──────── Material for the task ────────

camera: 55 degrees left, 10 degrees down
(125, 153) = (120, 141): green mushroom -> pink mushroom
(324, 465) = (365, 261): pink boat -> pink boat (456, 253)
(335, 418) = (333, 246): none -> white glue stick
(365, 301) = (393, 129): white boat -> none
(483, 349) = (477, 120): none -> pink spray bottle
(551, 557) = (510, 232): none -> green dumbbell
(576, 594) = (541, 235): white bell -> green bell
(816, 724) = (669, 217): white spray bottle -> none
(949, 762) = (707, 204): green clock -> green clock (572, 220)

────────
──────── Material for the task ────────

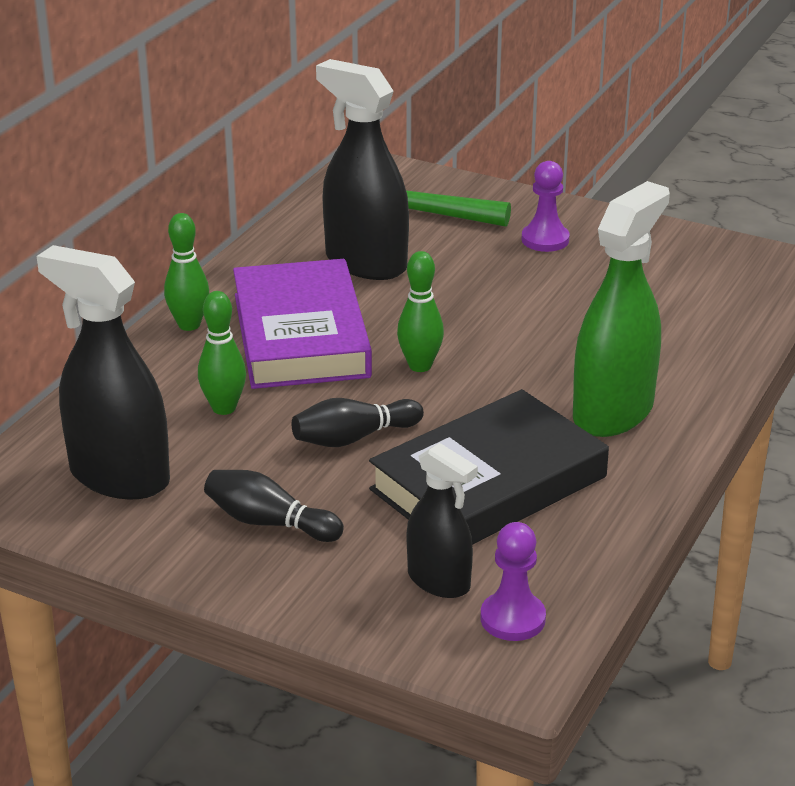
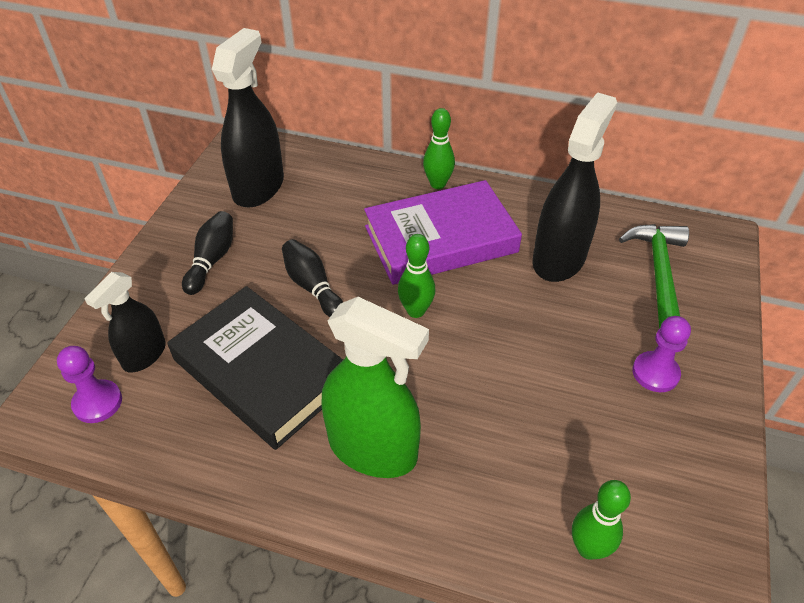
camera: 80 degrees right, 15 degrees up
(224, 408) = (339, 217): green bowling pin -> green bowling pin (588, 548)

────────

● Exercise prompt:
Please return the lines above that run from the line containing "camera: 80 degrees right, 15 degrees up" to the line containing "(224, 408) = (339, 217): green", inclusive, exactly and with no other lines.

● Answer space:
camera: 80 degrees right, 15 degrees up
(224, 408) = (339, 217): green bowling pin -> green bowling pin (588, 548)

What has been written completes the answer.